Excerpted records
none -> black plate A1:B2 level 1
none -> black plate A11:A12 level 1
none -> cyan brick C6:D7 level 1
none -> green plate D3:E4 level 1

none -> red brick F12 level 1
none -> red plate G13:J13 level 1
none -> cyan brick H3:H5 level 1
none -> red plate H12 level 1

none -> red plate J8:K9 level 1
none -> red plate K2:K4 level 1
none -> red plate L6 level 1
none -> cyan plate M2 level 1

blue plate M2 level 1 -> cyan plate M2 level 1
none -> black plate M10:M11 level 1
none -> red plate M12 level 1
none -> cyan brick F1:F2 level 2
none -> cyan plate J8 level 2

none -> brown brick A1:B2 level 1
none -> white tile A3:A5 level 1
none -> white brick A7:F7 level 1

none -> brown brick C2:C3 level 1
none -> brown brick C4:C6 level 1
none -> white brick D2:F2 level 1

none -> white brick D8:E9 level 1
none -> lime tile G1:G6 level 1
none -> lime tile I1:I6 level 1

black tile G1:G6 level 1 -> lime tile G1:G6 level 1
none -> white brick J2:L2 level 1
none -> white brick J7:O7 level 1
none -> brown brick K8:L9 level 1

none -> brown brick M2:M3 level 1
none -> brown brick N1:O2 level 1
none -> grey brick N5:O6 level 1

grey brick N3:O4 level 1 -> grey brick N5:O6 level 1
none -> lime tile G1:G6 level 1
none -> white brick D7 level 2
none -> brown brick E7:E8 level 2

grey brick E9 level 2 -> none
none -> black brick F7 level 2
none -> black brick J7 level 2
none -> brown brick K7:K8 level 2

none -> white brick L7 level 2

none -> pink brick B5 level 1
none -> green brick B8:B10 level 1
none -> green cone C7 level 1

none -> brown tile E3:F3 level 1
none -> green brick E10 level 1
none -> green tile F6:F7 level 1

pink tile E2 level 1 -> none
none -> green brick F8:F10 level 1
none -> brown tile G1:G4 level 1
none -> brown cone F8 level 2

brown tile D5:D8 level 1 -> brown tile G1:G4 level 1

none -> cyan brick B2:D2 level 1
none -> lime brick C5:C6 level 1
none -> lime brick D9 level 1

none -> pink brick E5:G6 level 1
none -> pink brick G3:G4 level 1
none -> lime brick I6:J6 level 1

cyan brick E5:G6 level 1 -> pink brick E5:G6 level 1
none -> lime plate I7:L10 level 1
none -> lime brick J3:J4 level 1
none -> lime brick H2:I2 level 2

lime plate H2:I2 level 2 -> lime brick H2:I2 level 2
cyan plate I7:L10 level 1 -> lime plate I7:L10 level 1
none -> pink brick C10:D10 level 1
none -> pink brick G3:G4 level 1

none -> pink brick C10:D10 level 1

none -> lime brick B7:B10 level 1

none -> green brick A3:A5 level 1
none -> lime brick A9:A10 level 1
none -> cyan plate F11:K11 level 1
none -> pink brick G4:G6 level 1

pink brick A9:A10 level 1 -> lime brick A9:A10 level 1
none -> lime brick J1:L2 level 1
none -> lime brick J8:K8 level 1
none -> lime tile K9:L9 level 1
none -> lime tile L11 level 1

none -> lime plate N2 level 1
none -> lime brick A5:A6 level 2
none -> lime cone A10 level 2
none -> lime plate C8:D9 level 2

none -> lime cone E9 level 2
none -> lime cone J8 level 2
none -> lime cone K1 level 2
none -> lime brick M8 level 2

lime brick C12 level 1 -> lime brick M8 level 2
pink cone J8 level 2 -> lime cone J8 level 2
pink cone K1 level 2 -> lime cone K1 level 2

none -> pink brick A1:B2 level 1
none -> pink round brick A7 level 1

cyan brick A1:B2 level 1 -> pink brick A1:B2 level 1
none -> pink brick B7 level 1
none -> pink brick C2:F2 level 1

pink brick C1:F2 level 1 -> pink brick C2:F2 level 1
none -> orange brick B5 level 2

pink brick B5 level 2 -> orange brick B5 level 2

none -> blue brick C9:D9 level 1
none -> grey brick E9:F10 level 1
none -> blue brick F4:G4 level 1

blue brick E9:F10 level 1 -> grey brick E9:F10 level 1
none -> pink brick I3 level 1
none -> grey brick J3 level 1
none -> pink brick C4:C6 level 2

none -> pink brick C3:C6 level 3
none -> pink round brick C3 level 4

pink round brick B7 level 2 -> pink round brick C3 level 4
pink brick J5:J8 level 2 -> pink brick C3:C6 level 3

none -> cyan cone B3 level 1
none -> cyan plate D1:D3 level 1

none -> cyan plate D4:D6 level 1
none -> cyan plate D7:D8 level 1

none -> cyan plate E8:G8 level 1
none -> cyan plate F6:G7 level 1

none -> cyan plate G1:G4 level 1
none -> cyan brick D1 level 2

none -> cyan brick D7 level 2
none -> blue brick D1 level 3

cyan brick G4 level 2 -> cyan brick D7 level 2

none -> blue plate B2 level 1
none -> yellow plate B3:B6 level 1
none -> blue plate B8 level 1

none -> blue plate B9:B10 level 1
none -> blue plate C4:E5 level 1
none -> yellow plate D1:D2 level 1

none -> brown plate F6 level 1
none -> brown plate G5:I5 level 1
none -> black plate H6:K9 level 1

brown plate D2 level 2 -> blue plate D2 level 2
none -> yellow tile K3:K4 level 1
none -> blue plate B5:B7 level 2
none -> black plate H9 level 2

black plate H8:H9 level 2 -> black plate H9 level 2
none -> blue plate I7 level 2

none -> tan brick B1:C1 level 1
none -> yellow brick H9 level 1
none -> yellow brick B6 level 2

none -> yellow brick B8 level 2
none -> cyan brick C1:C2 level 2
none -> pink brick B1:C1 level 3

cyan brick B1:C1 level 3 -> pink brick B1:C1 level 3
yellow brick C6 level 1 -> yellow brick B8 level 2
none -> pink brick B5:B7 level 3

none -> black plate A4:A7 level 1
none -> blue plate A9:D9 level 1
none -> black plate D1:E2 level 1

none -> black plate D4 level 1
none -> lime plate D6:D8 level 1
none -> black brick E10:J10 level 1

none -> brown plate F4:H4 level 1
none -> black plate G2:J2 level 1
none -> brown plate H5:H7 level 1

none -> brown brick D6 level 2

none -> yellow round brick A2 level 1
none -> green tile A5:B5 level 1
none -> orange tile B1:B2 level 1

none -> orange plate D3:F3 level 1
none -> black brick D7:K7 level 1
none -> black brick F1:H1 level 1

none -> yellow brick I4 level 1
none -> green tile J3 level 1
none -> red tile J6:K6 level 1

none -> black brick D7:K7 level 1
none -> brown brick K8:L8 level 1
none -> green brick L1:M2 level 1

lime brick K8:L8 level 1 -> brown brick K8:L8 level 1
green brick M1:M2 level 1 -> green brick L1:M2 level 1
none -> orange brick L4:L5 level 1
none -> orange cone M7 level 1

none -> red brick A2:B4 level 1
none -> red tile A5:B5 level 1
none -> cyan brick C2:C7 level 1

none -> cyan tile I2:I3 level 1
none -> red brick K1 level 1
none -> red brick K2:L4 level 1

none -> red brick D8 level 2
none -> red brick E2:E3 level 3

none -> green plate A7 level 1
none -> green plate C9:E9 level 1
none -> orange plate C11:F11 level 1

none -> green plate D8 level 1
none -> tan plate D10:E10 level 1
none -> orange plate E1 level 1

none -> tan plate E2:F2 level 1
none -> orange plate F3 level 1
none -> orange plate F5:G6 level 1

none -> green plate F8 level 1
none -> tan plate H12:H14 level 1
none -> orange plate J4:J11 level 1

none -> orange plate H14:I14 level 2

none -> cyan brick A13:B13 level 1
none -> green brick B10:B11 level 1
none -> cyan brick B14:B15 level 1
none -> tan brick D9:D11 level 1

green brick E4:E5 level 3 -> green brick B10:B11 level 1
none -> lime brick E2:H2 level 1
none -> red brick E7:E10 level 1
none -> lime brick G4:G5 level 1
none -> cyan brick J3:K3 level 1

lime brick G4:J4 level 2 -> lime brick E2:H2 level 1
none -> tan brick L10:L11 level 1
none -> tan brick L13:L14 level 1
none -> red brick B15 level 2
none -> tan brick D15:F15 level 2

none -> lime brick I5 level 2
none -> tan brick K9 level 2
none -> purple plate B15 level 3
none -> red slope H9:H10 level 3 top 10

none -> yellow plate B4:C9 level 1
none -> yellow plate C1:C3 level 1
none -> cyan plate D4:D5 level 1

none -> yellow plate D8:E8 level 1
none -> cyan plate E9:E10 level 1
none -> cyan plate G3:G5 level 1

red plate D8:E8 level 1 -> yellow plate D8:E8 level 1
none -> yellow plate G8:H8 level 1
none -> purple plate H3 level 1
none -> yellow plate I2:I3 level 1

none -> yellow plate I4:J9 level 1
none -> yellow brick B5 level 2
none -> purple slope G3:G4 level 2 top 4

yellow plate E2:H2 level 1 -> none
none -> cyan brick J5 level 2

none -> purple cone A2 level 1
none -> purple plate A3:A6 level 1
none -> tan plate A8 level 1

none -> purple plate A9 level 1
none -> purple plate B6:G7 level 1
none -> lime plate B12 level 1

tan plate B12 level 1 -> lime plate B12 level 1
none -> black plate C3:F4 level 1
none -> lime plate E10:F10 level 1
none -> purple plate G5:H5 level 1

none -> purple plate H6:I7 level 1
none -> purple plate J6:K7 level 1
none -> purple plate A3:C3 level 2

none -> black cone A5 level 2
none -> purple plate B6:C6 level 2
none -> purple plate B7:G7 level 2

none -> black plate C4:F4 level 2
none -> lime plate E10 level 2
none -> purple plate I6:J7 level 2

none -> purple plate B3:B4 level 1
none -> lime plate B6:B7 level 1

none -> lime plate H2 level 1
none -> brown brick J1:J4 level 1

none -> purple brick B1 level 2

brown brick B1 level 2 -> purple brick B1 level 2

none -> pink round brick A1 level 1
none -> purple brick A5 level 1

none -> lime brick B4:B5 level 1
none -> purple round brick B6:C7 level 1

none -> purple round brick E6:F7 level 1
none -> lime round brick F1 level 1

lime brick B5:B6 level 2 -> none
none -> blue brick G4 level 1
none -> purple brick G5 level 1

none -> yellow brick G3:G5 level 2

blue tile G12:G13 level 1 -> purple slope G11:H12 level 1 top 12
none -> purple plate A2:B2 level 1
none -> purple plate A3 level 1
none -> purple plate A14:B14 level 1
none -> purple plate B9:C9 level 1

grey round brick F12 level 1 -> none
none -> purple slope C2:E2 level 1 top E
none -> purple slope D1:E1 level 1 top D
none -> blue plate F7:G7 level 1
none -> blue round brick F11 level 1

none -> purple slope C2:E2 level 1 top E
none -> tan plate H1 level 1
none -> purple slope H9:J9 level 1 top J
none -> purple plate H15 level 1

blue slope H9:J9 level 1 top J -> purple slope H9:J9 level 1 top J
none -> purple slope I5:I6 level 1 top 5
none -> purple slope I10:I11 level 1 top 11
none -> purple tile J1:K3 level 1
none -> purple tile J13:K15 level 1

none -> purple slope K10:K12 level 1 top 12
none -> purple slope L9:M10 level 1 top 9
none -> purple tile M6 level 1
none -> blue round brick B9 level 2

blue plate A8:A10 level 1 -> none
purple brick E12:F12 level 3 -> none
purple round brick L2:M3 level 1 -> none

Exercise brief
Lines with "grey" in the records above: copy every one of them.

Your response
none -> grey brick N5:O6 level 1
grey brick N3:O4 level 1 -> grey brick N5:O6 level 1
grey brick E9 level 2 -> none
none -> grey brick E9:F10 level 1
blue brick E9:F10 level 1 -> grey brick E9:F10 level 1
none -> grey brick J3 level 1
grey round brick F12 level 1 -> none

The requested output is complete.